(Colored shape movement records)
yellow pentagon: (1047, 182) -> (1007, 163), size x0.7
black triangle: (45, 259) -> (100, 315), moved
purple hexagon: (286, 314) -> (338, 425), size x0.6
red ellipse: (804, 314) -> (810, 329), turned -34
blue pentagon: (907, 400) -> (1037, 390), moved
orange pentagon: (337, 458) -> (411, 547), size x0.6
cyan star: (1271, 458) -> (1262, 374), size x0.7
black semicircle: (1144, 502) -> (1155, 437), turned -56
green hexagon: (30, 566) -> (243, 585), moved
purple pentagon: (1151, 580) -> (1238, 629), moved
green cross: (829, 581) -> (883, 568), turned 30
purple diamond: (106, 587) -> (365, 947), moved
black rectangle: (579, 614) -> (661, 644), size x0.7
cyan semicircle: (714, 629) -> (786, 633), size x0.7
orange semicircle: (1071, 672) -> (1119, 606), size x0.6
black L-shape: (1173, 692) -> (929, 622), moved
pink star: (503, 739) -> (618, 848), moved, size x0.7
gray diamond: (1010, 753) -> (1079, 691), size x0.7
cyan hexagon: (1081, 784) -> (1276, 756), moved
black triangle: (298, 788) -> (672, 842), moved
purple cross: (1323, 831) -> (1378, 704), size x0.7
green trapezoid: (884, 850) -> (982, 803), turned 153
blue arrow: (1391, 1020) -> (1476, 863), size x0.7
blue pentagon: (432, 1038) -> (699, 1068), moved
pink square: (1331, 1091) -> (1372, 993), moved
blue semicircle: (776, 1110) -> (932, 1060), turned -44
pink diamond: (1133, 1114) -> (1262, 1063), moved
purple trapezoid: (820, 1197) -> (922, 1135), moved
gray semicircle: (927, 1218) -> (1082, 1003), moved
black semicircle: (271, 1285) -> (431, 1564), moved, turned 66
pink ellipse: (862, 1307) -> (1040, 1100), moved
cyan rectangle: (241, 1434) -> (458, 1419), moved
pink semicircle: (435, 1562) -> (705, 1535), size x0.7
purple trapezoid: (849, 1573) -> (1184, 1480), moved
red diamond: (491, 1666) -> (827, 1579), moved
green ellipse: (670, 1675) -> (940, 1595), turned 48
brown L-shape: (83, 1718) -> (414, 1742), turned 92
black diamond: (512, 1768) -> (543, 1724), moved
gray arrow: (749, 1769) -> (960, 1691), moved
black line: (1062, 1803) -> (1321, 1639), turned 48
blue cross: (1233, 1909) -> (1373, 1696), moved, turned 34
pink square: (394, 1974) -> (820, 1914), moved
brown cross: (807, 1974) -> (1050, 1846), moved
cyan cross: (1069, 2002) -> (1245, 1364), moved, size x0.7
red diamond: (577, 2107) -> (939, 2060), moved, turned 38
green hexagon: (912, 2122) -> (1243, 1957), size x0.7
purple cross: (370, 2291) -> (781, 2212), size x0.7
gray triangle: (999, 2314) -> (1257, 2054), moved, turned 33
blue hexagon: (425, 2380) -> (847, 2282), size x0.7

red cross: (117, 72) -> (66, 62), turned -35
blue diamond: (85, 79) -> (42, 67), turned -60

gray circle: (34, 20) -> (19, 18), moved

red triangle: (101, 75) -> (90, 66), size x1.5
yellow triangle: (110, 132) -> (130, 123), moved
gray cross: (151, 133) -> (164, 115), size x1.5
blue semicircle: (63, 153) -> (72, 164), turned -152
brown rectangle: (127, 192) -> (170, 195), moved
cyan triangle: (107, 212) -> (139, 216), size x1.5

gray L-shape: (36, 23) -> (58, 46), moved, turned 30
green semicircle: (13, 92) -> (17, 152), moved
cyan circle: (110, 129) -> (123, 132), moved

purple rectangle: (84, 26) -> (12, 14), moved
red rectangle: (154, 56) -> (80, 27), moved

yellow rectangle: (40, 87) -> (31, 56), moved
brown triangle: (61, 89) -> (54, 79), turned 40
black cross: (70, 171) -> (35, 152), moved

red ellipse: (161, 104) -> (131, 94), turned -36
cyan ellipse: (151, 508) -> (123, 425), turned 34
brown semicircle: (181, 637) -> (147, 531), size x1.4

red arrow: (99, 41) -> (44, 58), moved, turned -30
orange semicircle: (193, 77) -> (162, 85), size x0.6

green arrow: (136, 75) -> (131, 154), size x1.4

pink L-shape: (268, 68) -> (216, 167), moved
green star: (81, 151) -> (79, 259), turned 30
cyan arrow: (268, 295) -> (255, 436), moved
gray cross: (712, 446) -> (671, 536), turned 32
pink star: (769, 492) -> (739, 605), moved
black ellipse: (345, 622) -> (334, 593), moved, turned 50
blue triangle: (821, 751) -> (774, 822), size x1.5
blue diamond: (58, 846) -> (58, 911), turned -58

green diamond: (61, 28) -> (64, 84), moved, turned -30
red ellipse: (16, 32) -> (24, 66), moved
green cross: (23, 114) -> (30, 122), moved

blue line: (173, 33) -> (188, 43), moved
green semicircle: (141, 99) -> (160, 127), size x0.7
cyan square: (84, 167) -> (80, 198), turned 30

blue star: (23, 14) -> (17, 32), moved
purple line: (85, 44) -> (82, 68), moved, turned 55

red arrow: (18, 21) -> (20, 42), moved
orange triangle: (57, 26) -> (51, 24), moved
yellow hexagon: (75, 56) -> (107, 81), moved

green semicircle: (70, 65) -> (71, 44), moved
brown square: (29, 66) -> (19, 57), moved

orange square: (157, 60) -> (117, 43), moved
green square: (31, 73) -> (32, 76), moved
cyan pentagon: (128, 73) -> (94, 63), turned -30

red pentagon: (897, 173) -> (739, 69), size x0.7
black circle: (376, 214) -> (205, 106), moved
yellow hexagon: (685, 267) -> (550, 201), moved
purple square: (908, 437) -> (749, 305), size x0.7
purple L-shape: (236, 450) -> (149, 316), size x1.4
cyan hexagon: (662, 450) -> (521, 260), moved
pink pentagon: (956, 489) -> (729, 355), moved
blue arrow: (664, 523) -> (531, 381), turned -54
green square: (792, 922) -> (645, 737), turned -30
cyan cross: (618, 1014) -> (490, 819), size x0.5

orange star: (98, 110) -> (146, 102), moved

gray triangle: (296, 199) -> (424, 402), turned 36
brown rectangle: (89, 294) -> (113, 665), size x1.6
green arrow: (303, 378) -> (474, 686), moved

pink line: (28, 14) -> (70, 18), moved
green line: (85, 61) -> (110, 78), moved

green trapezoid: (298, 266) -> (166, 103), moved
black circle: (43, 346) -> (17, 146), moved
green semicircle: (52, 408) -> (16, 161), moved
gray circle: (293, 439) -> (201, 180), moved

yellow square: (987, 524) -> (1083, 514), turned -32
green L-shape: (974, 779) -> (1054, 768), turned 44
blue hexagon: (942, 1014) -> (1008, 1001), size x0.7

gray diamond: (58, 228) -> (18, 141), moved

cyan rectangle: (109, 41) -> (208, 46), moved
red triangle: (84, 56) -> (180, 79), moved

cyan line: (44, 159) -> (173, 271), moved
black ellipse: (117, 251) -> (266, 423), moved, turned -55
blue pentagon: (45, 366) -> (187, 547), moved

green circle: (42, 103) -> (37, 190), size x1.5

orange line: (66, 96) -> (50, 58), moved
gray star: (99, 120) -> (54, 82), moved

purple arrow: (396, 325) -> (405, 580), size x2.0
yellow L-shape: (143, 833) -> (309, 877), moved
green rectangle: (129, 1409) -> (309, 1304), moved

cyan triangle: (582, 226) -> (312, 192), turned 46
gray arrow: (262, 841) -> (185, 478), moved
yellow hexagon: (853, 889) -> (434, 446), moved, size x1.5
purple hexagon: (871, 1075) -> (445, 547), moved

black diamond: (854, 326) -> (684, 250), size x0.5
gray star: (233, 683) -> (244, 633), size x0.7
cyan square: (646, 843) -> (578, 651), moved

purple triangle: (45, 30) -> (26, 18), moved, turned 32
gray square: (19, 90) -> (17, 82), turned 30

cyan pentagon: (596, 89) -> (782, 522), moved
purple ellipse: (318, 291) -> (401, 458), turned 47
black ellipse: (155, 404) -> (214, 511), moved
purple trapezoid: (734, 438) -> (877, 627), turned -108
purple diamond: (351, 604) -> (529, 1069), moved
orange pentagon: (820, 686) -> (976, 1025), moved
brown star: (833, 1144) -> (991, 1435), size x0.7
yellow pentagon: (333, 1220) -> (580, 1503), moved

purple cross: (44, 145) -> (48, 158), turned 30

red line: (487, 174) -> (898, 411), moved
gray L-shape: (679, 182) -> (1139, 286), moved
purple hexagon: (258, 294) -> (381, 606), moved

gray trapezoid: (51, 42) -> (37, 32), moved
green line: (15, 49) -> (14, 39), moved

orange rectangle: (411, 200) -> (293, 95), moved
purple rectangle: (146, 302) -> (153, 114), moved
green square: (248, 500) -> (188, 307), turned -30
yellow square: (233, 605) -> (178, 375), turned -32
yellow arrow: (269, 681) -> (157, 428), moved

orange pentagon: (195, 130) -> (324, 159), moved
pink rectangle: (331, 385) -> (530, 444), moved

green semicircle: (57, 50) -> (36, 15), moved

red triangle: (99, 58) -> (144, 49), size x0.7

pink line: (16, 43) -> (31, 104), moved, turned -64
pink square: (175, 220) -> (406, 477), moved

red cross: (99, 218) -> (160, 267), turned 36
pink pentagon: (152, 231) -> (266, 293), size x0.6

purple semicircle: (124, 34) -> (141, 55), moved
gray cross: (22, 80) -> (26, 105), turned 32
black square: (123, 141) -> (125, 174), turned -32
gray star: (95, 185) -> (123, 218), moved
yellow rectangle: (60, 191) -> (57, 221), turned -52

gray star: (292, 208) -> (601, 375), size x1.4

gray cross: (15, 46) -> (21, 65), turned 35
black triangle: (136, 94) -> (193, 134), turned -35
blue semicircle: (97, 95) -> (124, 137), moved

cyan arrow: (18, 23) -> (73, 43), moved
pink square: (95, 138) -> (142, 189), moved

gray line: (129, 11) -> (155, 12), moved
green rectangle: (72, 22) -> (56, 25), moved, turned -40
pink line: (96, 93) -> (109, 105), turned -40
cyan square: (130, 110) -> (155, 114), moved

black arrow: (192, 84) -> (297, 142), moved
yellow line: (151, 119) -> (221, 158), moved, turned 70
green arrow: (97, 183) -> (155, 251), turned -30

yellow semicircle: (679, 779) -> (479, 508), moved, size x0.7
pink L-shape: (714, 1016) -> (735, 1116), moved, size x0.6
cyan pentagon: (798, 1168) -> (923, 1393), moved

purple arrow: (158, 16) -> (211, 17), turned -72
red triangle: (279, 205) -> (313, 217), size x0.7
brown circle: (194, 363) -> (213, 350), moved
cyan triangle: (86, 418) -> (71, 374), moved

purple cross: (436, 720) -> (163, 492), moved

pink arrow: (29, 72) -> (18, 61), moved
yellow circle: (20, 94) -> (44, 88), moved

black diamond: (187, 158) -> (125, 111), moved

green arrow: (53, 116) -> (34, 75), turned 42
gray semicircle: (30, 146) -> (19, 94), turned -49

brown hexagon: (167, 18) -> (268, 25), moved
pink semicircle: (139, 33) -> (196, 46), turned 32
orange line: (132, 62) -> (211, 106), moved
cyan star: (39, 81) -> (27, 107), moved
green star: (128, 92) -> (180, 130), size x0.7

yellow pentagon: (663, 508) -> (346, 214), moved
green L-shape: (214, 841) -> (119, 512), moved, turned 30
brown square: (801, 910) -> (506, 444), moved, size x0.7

(AIM OF THE EXERCISE) Quote exactly the first line of the data and every line after it through the one holding "cyan semicircle: (714, 629)".

(ANSWER TO THIS EXERCISE)
yellow pentagon: (1047, 182) -> (1007, 163), size x0.7
black triangle: (45, 259) -> (100, 315), moved
purple hexagon: (286, 314) -> (338, 425), size x0.6
red ellipse: (804, 314) -> (810, 329), turned -34
blue pentagon: (907, 400) -> (1037, 390), moved
orange pentagon: (337, 458) -> (411, 547), size x0.6
cyan star: (1271, 458) -> (1262, 374), size x0.7
black semicircle: (1144, 502) -> (1155, 437), turned -56
green hexagon: (30, 566) -> (243, 585), moved
purple pentagon: (1151, 580) -> (1238, 629), moved
green cross: (829, 581) -> (883, 568), turned 30
purple diamond: (106, 587) -> (365, 947), moved
black rectangle: (579, 614) -> (661, 644), size x0.7
cyan semicircle: (714, 629) -> (786, 633), size x0.7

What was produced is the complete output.